§ Problem to solve
Look through the material below. Return exactly the lines from the one with "white cone A7" through the one with "blue cone E3 level 1 -> blue cone D5 level 1", both included.

§ Dataset
<<<<
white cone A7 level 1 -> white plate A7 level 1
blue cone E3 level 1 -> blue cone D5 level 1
>>>>
<<<<
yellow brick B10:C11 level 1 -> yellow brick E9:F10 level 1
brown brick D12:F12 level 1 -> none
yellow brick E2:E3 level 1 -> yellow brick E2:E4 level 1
>>>>
<<<<
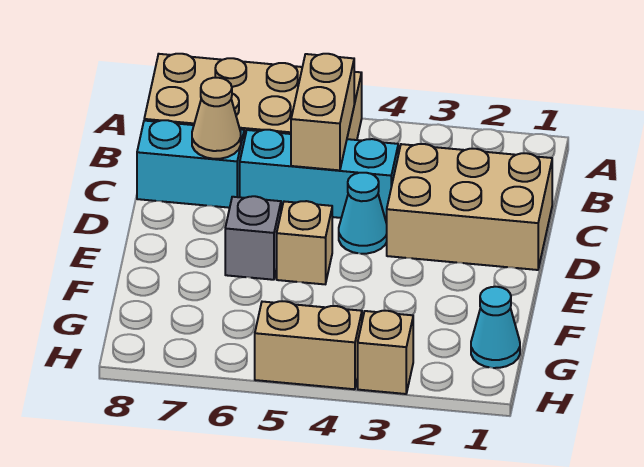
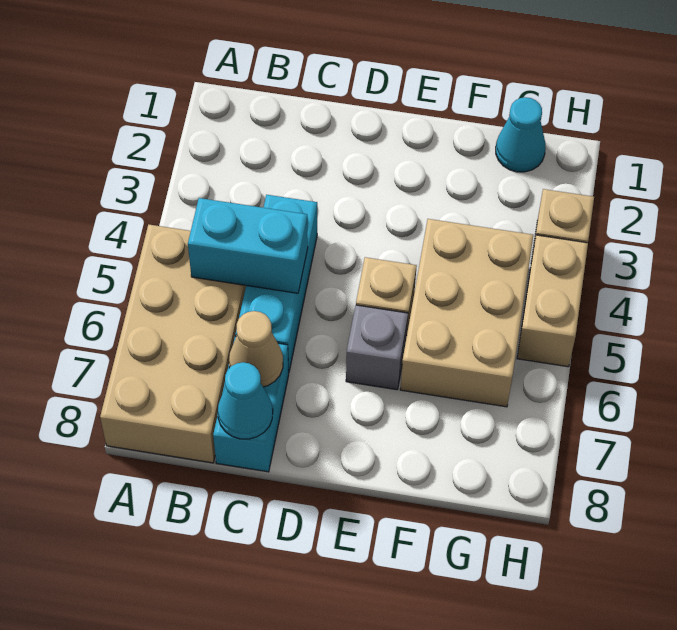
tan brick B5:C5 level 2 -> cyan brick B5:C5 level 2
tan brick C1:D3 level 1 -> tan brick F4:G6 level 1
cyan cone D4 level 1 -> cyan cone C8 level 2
>>>>
§ Your response
white cone A7 level 1 -> white plate A7 level 1
blue cone E3 level 1 -> blue cone D5 level 1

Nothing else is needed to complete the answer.